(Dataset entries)
++++++++

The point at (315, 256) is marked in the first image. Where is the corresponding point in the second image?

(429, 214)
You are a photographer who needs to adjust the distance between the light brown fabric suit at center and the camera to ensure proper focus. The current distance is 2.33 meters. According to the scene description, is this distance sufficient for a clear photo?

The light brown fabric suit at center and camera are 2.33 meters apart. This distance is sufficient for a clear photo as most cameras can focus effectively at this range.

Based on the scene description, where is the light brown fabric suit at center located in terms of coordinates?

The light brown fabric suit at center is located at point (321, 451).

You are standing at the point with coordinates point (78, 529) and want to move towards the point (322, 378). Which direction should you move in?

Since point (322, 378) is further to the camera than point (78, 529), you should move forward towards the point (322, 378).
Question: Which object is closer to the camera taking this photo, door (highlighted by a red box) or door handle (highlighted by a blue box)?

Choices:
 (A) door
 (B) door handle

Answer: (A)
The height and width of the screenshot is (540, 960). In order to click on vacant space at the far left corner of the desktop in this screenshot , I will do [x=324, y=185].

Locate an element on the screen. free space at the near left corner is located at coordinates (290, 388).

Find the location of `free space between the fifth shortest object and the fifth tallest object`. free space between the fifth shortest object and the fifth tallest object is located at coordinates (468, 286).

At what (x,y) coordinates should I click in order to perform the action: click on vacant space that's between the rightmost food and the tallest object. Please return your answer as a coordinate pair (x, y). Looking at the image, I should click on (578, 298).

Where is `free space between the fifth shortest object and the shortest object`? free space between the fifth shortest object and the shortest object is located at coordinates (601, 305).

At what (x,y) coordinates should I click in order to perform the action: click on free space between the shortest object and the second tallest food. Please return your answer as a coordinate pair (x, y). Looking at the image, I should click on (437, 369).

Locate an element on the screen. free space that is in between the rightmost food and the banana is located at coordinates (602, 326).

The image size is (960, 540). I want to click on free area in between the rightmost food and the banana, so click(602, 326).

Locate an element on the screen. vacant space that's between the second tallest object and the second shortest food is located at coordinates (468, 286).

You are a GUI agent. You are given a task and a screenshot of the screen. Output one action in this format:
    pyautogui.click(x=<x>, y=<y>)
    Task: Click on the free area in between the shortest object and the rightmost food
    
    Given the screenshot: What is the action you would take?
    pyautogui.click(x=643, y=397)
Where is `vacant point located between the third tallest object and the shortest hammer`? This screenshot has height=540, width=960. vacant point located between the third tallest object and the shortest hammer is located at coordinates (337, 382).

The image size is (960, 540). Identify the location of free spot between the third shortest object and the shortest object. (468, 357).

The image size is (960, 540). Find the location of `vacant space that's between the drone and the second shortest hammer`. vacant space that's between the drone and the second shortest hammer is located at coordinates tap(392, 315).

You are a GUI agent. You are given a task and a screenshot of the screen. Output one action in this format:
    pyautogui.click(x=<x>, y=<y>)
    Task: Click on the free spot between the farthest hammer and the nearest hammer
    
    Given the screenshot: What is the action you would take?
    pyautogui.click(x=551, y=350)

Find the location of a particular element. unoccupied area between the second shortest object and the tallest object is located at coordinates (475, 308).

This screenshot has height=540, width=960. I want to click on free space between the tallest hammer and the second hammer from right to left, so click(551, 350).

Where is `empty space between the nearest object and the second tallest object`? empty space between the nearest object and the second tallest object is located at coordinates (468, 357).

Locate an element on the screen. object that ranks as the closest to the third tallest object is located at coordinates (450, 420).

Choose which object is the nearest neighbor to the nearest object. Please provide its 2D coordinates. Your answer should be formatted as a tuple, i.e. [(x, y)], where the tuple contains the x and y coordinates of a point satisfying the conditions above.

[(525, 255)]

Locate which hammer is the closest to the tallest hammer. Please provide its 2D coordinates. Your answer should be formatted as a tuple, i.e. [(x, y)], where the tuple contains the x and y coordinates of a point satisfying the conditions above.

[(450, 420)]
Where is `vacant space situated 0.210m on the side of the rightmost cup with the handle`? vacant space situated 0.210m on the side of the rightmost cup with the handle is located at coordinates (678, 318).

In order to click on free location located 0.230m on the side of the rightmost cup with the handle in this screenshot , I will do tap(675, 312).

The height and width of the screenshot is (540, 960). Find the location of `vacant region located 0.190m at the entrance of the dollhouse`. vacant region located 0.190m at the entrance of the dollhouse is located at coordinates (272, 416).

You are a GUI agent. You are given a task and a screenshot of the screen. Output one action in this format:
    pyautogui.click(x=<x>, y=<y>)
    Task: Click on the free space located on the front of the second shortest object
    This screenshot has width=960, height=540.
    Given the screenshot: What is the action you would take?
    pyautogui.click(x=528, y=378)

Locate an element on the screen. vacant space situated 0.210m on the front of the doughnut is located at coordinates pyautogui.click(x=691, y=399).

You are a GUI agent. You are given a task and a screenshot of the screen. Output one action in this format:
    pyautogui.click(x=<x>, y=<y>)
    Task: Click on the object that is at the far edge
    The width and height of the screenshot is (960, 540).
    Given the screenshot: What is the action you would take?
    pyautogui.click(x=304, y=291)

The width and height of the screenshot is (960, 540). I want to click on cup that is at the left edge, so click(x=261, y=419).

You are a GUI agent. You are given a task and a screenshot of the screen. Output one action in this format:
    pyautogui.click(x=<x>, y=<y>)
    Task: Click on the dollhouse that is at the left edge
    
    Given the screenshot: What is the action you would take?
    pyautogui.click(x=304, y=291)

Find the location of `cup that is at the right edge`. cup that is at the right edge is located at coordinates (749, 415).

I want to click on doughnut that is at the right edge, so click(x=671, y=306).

++++++++

» Exercise task: Update the entries beginning at the line that contains "Answer: (A)" and stopping after the line that contains "on (437, 369)." so that "empty space" replaces every "vacant space", with all other text left unchanged. Return only those lines.

» Solution for this task:
Answer: (A)
The height and width of the screenshot is (540, 960). In order to click on empty space at the far left corner of the desktop in this screenshot , I will do [x=324, y=185].

Locate an element on the screen. free space at the near left corner is located at coordinates (290, 388).

Find the location of `free space between the fifth shortest object and the fifth tallest object`. free space between the fifth shortest object and the fifth tallest object is located at coordinates (468, 286).

At what (x,y) coordinates should I click in order to perform the action: click on empty space that's between the rightmost food and the tallest object. Please return your answer as a coordinate pair (x, y). Looking at the image, I should click on (578, 298).

Where is `free space between the fifth shortest object and the shortest object`? free space between the fifth shortest object and the shortest object is located at coordinates (601, 305).

At what (x,y) coordinates should I click in order to perform the action: click on free space between the shortest object and the second tallest food. Please return your answer as a coordinate pair (x, y). Looking at the image, I should click on (437, 369).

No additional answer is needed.